Coordinate-based change listings:
>>

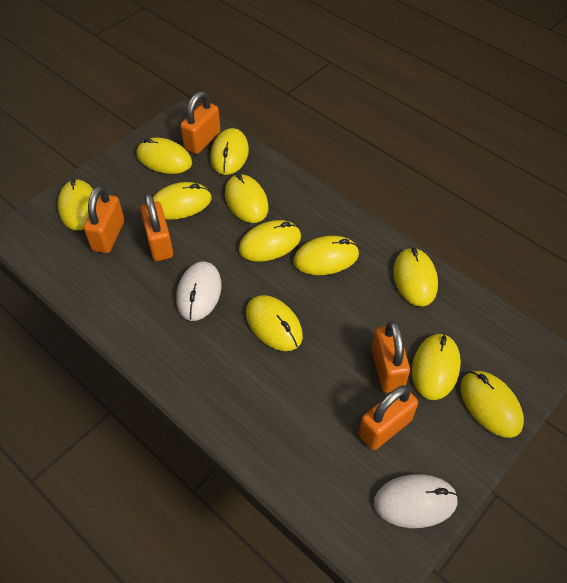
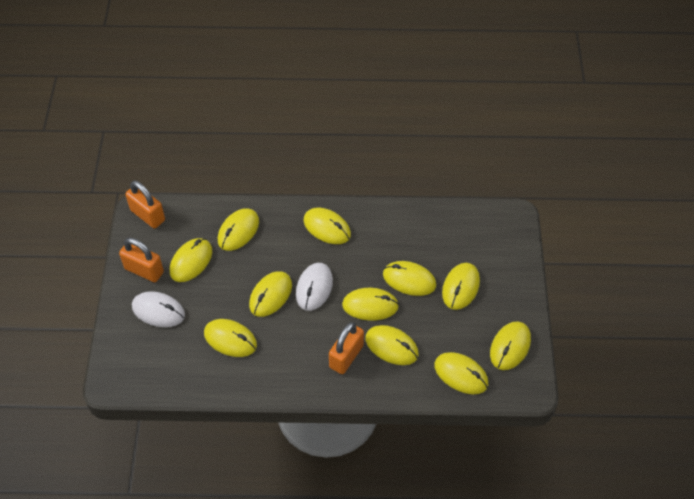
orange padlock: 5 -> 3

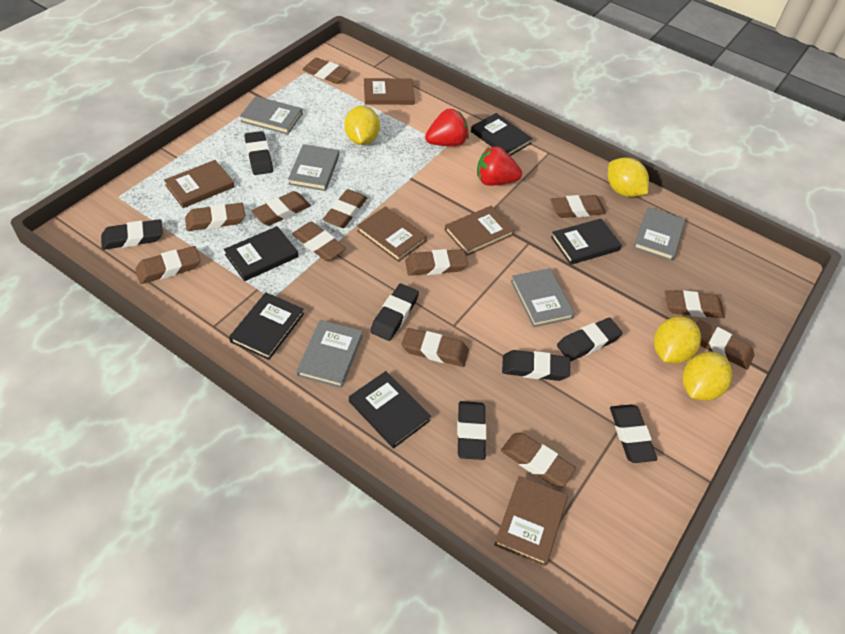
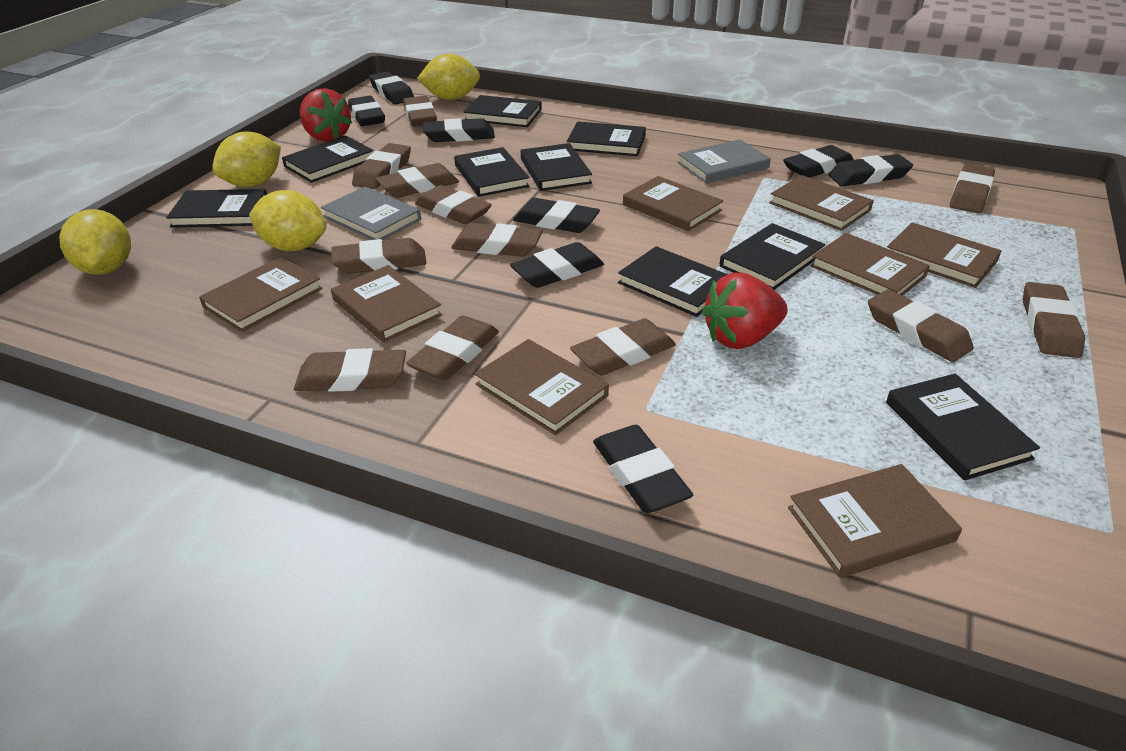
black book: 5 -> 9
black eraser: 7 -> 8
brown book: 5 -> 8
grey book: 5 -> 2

<<

• WHAT NEEDS TO BE DONE
Print the records exactly, every one. Leave out the pictures.

• SOLUTION
orange padlock: 5 -> 3

black book: 5 -> 9
black eraser: 7 -> 8
brown book: 5 -> 8
grey book: 5 -> 2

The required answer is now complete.